Itemized modification records
--------

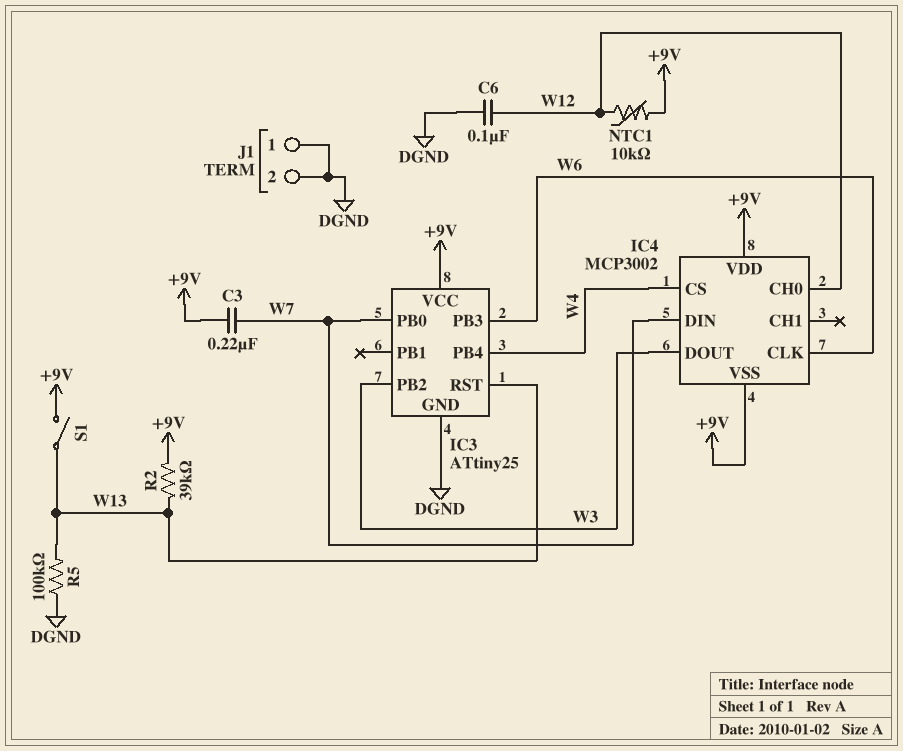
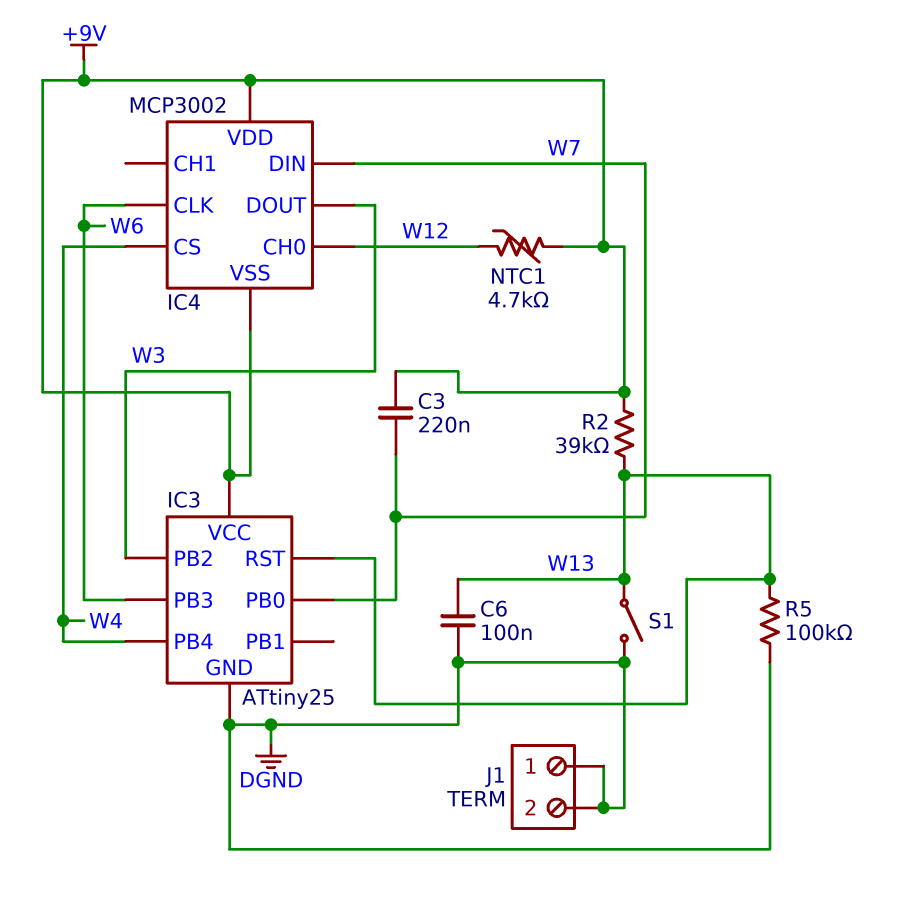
C6: 100nF (DGND, W12) -> 100nF (DGND, W13)
NTC1: 10k (+9V, W12) -> 4.7k (+9V, W12)
S1: switch (+9V, W13) -> switch (DGND, W13)

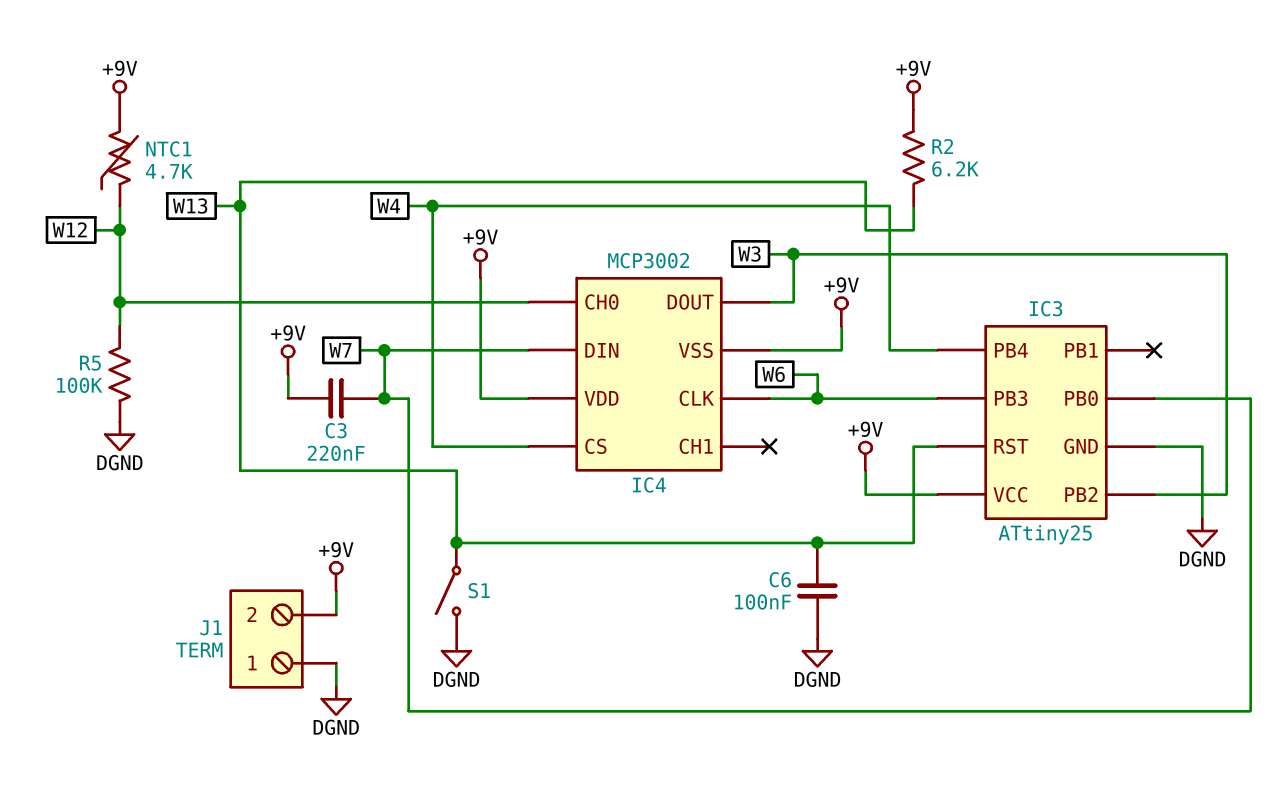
J1 pin 2: DGND -> +9V
R2: 39k (+9V, W13) -> 6.2k (+9V, W13)
R5: 100k (DGND, W13) -> 100k (DGND, W12)

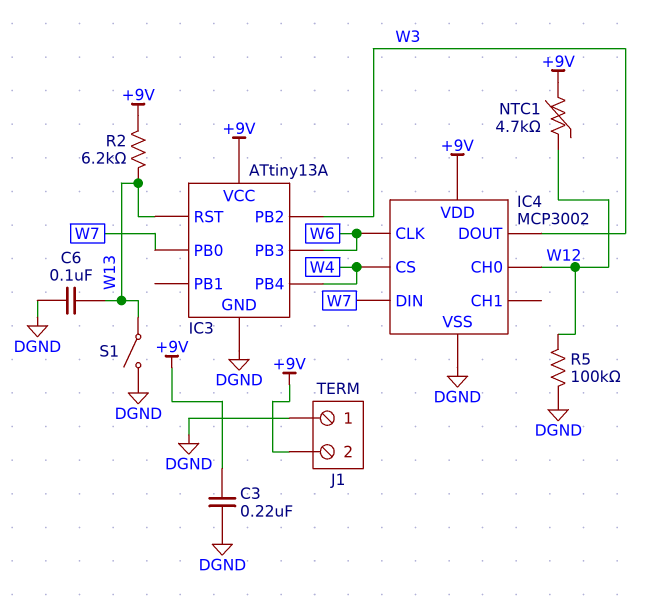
C3: 220nF (+9V, W7) -> 220nF (+9V, DGND)
IC3: ATtiny25 -> ATtiny13A
IC4 pin VSS: +9V -> DGND

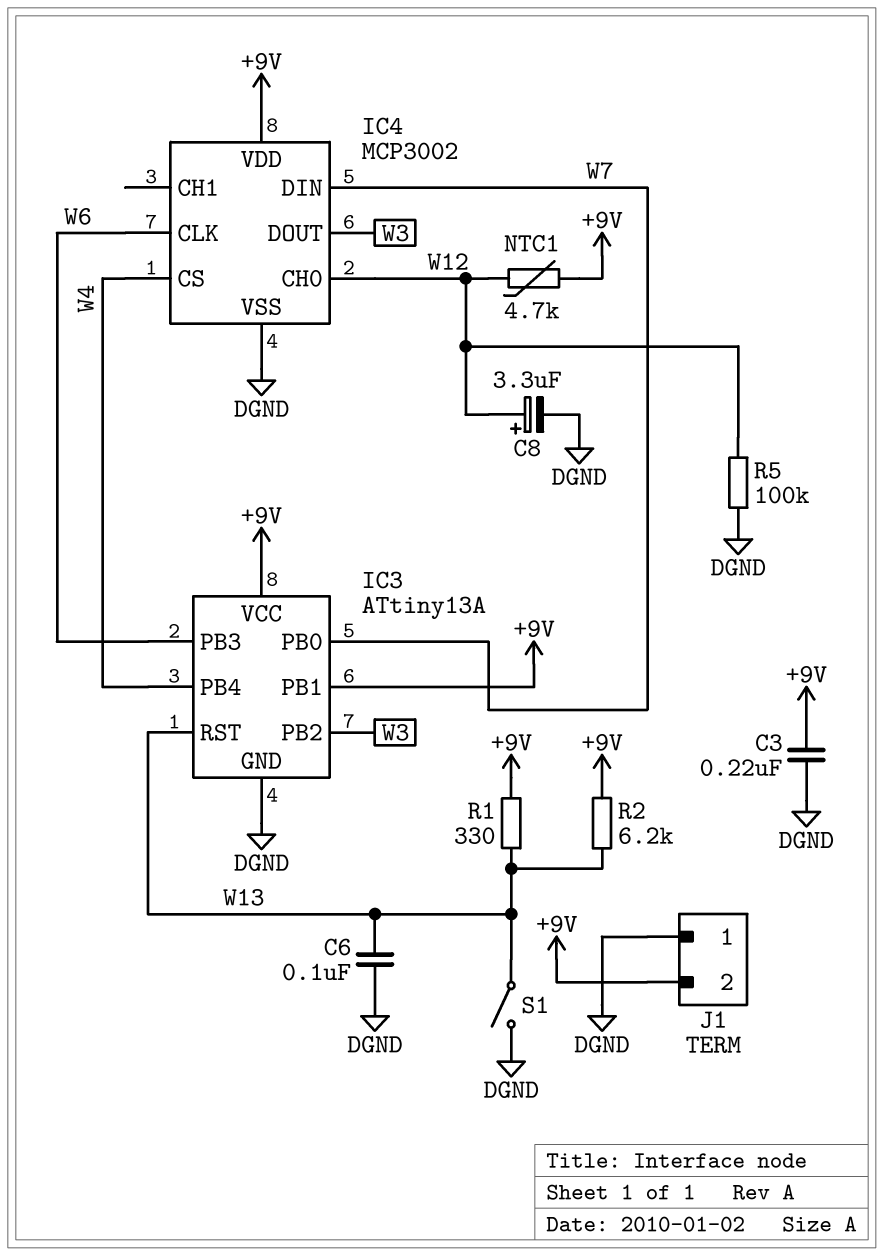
C8: none -> 3.3uF (plus W12, minus DGND)
IC3 pin PB1: none -> +9V
R1: none -> 330 (+9V, W13)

--------

#### [Exercise brief]
Go back to the data above and please quote exactly, and only, the lines from the line with "C8: none -> 3.3uF (plus W12, minus DGND)" through its last line.

#### [Output for this exercise]
C8: none -> 3.3uF (plus W12, minus DGND)
IC3 pin PB1: none -> +9V
R1: none -> 330 (+9V, W13)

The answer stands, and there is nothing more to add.